- _DESCRIPTION OF THE TASK_
Across all the entries below, how many lines mention the string "lime"? Respond with a single number.
———
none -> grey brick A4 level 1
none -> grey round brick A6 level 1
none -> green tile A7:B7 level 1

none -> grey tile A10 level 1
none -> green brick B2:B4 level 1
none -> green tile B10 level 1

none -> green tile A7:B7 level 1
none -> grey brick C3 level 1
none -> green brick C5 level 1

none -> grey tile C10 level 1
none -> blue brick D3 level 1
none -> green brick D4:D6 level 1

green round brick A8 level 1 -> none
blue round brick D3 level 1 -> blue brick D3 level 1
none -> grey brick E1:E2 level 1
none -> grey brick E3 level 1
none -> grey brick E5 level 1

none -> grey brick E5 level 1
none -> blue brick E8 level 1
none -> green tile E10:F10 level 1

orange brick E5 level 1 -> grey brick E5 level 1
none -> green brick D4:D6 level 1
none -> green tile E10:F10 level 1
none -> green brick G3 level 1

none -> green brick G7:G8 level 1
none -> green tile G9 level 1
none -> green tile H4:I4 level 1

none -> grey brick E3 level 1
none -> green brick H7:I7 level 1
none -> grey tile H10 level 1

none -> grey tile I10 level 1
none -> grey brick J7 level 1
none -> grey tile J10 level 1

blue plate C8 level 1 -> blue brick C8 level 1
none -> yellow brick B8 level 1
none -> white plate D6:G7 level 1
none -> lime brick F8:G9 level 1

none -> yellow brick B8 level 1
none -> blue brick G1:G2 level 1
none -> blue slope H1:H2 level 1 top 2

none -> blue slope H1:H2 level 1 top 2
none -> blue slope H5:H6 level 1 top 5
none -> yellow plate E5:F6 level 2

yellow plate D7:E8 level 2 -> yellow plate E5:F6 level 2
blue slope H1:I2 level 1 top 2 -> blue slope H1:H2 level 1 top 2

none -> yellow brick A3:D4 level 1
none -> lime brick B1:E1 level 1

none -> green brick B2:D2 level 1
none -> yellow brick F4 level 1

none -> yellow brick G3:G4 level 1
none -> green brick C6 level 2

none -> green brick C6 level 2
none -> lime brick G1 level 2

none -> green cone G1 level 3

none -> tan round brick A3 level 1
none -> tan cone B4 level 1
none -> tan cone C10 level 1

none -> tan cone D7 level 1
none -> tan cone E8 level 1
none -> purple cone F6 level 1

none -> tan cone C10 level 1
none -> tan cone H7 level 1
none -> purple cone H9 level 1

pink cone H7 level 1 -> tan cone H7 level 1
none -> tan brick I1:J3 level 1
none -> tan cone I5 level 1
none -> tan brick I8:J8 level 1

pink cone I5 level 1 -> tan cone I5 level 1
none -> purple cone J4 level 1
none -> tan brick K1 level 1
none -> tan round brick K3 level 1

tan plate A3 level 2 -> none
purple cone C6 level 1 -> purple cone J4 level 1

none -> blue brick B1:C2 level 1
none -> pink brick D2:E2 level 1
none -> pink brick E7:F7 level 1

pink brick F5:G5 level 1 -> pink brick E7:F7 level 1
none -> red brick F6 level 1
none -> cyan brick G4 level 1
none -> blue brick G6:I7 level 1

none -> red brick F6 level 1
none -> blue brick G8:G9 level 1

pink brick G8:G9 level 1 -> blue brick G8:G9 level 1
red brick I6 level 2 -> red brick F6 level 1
———
- _REPLY_
3